• **Task**
Extract every line starting at the line that contains "green duck: 2 -> 0" and ending with the final line of the data, inclusive; give only those lines, word for word.

=== Section Start ===

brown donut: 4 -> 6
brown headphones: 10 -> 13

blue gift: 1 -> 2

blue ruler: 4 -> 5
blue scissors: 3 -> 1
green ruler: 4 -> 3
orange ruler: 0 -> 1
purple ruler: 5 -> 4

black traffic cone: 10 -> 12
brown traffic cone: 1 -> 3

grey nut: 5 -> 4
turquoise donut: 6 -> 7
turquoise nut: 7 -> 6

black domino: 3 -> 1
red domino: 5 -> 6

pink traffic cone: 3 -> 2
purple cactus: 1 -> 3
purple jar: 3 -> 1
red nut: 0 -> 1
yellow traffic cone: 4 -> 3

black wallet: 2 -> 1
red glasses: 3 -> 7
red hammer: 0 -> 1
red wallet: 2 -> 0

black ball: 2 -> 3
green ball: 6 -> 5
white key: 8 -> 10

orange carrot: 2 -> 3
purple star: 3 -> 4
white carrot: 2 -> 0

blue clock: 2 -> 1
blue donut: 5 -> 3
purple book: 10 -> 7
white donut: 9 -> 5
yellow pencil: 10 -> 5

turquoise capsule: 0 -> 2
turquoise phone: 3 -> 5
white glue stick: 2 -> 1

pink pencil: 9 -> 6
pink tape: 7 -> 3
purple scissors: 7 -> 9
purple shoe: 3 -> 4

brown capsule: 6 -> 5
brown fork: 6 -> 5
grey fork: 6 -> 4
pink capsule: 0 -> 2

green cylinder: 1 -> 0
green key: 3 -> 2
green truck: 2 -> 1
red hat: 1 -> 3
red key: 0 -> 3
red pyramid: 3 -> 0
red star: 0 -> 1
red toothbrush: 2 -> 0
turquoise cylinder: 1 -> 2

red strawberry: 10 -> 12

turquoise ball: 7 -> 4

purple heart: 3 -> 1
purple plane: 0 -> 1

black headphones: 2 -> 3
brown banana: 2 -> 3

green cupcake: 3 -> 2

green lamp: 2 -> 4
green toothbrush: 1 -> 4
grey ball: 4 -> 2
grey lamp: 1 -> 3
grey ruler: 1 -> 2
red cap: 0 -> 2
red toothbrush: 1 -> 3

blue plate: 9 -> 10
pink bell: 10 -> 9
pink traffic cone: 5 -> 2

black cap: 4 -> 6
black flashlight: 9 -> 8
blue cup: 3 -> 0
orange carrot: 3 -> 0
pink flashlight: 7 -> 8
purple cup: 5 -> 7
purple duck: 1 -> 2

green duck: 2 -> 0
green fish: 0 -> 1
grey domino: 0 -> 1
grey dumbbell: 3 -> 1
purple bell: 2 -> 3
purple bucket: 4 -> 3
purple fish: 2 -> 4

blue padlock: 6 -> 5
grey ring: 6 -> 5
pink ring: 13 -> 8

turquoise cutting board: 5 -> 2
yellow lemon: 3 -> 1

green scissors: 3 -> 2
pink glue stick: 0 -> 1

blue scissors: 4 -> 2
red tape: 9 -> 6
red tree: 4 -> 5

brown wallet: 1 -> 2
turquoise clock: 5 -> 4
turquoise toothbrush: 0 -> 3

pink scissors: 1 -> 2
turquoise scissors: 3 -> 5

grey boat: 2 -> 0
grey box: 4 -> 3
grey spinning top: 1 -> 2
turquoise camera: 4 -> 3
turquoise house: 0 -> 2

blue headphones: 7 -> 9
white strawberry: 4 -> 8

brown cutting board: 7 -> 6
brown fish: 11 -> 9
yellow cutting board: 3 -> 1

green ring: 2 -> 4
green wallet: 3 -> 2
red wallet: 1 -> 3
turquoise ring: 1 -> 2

=== Section End ===

• **Solution to this task**
green duck: 2 -> 0
green fish: 0 -> 1
grey domino: 0 -> 1
grey dumbbell: 3 -> 1
purple bell: 2 -> 3
purple bucket: 4 -> 3
purple fish: 2 -> 4

blue padlock: 6 -> 5
grey ring: 6 -> 5
pink ring: 13 -> 8

turquoise cutting board: 5 -> 2
yellow lemon: 3 -> 1

green scissors: 3 -> 2
pink glue stick: 0 -> 1

blue scissors: 4 -> 2
red tape: 9 -> 6
red tree: 4 -> 5

brown wallet: 1 -> 2
turquoise clock: 5 -> 4
turquoise toothbrush: 0 -> 3

pink scissors: 1 -> 2
turquoise scissors: 3 -> 5

grey boat: 2 -> 0
grey box: 4 -> 3
grey spinning top: 1 -> 2
turquoise camera: 4 -> 3
turquoise house: 0 -> 2

blue headphones: 7 -> 9
white strawberry: 4 -> 8

brown cutting board: 7 -> 6
brown fish: 11 -> 9
yellow cutting board: 3 -> 1

green ring: 2 -> 4
green wallet: 3 -> 2
red wallet: 1 -> 3
turquoise ring: 1 -> 2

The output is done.